#### ASSIGNED TASK
Wherever a line of the records contains "white", copy that line.

◆ ◆ ◆

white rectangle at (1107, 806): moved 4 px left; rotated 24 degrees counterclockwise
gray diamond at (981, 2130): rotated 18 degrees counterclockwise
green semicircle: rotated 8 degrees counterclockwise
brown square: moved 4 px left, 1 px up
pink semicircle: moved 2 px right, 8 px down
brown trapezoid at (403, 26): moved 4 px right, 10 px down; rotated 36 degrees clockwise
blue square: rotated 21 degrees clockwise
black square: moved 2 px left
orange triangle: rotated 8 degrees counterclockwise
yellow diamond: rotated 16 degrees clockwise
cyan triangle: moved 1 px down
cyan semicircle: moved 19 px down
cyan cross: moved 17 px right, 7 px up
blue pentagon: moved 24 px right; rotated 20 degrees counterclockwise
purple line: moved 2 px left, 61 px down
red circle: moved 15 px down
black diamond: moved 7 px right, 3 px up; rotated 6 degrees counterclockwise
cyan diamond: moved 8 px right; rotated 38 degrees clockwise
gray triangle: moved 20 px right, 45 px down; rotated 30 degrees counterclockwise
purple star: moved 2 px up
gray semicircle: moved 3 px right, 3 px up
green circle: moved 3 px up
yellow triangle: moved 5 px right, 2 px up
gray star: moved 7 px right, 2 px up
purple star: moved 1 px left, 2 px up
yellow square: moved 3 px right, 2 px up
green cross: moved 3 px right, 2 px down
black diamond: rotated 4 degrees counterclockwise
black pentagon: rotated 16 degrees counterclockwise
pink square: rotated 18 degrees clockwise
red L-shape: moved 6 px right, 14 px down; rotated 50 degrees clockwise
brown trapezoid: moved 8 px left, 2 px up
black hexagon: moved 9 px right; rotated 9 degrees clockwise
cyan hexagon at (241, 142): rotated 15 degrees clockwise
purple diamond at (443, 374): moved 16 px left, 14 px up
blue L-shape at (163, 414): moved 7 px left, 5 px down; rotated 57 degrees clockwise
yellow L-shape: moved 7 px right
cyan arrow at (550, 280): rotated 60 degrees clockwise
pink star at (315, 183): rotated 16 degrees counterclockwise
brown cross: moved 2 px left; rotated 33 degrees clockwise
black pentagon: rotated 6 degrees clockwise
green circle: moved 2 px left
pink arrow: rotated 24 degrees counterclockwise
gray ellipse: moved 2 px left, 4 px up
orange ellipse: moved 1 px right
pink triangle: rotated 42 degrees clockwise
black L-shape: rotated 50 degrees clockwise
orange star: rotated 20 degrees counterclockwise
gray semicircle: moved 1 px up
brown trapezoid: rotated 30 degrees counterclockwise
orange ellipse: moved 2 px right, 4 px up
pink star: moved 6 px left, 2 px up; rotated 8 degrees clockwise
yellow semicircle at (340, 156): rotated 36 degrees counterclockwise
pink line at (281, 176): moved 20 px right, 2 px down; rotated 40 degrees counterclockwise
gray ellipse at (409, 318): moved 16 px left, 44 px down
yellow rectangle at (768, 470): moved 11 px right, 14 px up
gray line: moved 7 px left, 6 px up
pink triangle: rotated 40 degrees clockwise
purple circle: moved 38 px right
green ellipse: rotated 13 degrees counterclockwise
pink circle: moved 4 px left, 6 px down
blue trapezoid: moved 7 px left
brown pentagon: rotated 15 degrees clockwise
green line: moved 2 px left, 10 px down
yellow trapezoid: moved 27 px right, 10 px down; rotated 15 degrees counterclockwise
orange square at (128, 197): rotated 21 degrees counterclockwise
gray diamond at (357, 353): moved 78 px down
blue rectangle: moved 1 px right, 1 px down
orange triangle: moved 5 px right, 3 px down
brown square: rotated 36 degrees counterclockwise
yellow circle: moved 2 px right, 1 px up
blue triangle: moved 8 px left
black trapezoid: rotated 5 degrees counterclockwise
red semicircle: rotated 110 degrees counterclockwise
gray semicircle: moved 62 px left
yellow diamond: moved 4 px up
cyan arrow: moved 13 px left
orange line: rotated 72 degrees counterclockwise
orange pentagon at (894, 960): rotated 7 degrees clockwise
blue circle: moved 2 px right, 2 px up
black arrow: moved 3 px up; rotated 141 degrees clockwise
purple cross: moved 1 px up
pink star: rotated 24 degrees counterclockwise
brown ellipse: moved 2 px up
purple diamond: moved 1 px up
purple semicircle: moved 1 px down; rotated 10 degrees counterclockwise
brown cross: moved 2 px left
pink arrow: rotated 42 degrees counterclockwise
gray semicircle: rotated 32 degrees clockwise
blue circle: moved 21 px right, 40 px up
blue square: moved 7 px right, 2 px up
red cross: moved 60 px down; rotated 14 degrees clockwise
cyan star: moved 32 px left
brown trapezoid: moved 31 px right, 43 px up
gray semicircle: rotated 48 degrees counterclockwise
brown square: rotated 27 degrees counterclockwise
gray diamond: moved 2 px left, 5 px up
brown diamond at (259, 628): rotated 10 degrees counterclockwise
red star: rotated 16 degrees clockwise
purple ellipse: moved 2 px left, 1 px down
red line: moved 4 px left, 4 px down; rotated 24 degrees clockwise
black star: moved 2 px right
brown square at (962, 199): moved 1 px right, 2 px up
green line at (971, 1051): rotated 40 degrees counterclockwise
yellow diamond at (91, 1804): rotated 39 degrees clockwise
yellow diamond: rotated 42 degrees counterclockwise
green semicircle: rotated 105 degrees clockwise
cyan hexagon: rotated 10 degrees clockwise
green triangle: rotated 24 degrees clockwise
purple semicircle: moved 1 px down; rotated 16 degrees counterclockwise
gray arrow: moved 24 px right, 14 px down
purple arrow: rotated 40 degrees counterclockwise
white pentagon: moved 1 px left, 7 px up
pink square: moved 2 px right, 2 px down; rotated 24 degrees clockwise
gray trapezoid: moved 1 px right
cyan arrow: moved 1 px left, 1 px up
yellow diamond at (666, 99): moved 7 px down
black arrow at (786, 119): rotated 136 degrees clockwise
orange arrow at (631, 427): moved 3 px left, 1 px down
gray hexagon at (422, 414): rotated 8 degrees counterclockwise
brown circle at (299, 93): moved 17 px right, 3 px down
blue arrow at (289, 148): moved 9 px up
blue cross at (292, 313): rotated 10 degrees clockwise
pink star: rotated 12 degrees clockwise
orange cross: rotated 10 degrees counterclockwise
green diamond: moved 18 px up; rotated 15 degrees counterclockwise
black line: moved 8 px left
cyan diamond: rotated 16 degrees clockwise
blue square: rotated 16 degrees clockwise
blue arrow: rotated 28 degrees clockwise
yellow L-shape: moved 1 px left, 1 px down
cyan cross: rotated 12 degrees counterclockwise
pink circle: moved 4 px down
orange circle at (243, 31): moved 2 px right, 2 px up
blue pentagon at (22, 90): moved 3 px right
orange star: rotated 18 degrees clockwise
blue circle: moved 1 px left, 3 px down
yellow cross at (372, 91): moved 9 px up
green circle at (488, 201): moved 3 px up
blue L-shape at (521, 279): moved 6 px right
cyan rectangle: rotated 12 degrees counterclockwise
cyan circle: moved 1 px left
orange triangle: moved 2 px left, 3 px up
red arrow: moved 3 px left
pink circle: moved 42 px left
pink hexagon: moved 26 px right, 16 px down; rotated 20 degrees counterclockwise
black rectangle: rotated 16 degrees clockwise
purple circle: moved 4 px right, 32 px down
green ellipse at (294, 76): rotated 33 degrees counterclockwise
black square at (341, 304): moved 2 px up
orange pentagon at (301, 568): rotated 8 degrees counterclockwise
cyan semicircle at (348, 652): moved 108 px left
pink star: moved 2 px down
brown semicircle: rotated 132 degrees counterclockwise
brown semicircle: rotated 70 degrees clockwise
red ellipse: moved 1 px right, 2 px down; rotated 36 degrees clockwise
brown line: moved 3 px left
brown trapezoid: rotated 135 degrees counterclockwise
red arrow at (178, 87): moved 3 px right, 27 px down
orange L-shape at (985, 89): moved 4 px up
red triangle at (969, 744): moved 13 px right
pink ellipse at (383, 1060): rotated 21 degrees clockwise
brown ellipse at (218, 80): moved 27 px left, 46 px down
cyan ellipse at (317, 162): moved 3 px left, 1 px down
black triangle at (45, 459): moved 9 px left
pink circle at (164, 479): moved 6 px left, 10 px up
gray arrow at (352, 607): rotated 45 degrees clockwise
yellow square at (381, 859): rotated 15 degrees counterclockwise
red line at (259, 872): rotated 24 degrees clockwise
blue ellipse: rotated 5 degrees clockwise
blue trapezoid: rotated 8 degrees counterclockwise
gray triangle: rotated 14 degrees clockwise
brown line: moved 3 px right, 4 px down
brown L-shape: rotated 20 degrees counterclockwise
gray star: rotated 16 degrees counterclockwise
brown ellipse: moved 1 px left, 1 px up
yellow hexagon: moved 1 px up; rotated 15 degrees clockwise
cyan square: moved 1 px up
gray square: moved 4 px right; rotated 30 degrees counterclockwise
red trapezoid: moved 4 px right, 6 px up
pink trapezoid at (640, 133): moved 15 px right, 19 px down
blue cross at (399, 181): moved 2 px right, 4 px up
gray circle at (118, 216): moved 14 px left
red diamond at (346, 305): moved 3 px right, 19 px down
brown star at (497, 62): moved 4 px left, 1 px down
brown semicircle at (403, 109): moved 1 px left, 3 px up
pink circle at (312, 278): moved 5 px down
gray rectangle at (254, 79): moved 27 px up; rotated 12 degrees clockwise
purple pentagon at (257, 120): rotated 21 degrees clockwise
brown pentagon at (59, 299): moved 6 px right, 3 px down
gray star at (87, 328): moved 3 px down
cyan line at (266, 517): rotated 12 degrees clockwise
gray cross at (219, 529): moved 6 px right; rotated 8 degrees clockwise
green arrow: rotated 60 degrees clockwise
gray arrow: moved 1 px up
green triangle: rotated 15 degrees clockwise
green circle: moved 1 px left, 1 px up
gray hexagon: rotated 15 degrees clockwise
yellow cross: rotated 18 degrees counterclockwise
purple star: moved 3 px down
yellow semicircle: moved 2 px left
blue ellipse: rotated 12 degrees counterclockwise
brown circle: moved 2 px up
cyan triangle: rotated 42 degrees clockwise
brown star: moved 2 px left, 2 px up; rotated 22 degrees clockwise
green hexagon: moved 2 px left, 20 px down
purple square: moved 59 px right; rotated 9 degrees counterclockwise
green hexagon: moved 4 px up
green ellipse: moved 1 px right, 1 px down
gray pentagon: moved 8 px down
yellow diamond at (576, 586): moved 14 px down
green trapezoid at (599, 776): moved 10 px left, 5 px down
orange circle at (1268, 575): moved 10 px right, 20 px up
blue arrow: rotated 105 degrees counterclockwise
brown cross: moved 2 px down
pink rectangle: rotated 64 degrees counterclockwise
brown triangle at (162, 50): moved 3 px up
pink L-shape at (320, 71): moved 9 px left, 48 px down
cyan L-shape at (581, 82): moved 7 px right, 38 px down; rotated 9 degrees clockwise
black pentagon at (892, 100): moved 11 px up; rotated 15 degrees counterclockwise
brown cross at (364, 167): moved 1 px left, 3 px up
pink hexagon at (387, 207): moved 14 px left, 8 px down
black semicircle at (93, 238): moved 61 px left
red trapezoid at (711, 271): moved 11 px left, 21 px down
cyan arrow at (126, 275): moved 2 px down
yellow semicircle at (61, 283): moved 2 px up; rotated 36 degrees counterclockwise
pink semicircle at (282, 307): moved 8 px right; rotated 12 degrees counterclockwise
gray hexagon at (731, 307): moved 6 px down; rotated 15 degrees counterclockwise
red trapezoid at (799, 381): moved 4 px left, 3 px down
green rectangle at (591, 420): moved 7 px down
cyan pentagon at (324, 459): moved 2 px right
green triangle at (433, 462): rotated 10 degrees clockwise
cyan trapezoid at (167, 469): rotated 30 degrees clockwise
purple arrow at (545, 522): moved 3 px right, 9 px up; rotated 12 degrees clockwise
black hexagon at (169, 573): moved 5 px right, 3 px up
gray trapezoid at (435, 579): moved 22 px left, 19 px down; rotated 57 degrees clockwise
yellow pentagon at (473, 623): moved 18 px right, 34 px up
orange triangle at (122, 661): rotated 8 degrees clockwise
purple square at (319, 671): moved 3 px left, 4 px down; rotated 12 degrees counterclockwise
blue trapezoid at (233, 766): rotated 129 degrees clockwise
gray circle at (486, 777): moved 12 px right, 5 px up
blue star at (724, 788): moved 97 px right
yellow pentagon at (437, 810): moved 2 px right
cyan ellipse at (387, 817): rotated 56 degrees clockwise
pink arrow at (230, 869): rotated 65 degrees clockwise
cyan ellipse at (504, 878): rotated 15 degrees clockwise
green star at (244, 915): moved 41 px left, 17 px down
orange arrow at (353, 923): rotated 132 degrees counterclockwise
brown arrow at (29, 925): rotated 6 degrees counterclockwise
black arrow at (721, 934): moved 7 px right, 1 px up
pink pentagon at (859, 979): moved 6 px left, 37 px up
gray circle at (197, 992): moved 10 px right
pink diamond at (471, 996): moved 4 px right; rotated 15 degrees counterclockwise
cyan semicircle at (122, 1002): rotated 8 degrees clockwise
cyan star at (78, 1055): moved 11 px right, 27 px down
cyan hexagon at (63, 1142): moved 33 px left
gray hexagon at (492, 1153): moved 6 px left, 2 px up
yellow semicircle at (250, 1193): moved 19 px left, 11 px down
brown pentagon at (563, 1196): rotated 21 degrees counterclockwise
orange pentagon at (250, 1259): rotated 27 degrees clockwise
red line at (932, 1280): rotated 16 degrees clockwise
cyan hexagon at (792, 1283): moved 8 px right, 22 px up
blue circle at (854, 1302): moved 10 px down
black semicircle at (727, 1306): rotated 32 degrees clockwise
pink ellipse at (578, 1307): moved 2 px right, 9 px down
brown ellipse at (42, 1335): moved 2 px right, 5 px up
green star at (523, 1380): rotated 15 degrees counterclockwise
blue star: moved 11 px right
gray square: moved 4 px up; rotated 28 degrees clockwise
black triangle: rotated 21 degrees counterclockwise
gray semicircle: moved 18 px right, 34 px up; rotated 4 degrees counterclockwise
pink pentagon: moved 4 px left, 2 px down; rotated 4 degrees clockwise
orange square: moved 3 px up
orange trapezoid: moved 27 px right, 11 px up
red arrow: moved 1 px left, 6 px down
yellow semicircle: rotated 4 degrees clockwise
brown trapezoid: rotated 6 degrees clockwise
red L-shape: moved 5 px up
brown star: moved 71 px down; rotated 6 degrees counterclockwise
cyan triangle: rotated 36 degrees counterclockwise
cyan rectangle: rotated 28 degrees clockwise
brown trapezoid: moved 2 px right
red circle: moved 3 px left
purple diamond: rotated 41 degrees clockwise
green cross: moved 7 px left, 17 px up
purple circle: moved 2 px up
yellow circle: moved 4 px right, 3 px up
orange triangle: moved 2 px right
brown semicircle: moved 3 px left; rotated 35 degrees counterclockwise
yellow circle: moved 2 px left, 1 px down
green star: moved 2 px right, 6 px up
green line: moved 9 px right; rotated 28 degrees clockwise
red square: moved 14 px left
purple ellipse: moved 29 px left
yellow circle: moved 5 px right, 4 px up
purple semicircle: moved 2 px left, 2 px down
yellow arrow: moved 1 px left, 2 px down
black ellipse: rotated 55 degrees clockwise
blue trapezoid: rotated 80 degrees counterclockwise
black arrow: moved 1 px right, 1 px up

◆ ◆ ◆

#### COMPLETED EXERCISE
white rectangle at (1107, 806): moved 4 px left; rotated 24 degrees counterclockwise
white pentagon: moved 1 px left, 7 px up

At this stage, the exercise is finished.